■ ABOUT THIS EXERCISE ■
Every line of the listing should be retyped exactly, but none of the pictures should be.

== Segment start ==

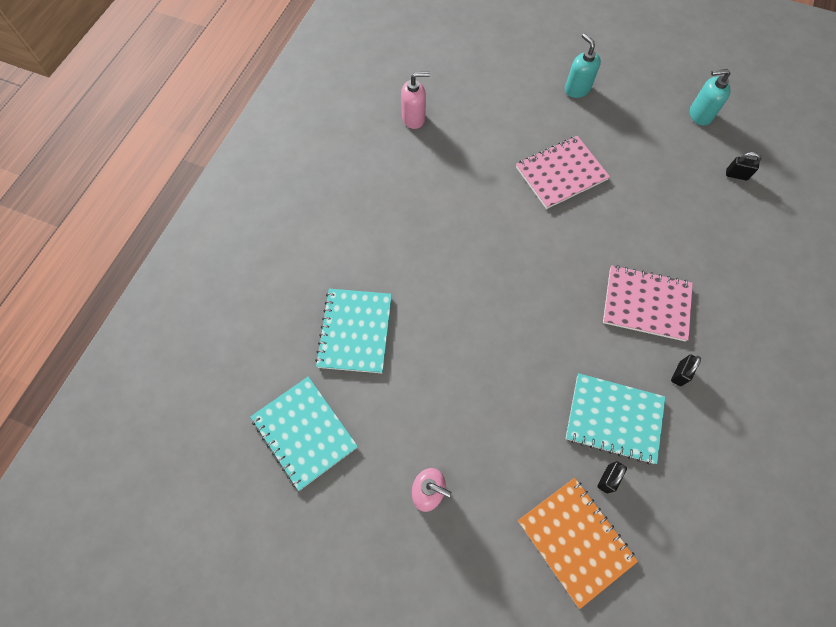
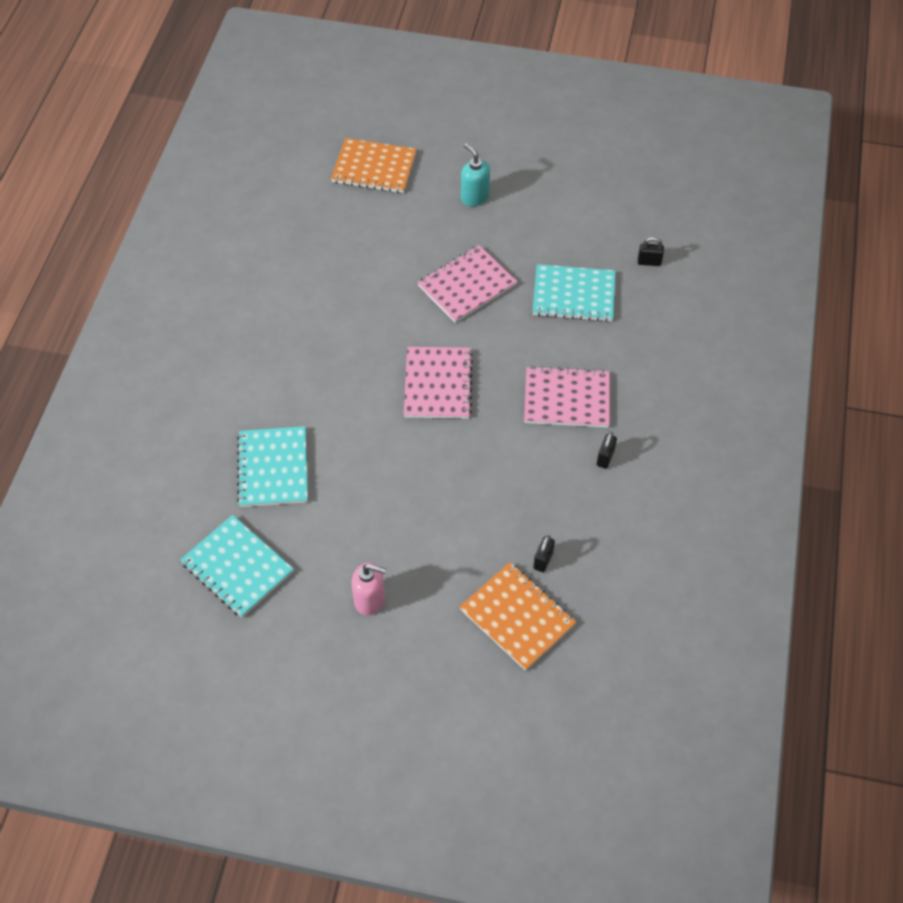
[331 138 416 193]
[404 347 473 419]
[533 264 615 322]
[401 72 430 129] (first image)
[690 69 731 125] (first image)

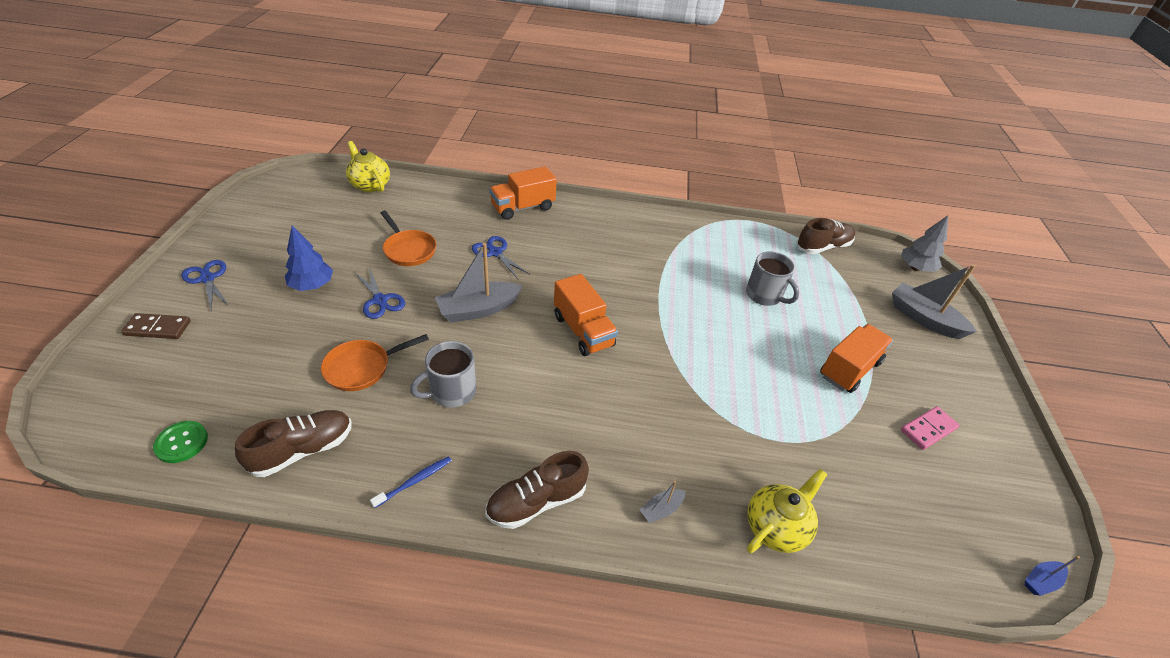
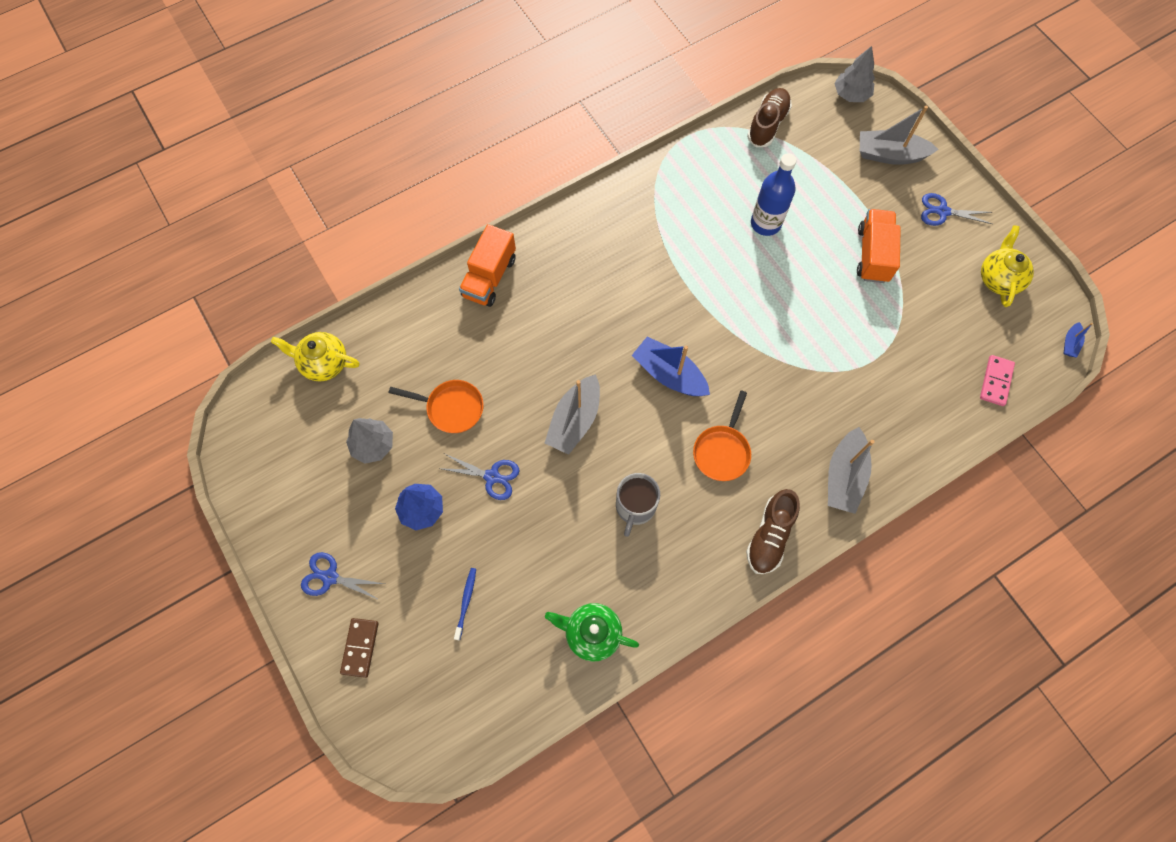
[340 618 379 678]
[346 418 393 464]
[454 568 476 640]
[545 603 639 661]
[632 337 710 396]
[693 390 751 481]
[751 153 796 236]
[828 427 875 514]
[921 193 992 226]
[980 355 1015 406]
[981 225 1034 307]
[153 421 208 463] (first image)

== Segment end ==

■ TASK ANSWER ■
[331 138 416 193]
[404 347 473 419]
[533 264 615 322]
[401 72 430 129] (first image)
[690 69 731 125] (first image)

[340 618 379 678]
[346 418 393 464]
[454 568 476 640]
[545 603 639 661]
[632 337 710 396]
[693 390 751 481]
[751 153 796 236]
[828 427 875 514]
[921 193 992 226]
[980 355 1015 406]
[981 225 1034 307]
[153 421 208 463] (first image)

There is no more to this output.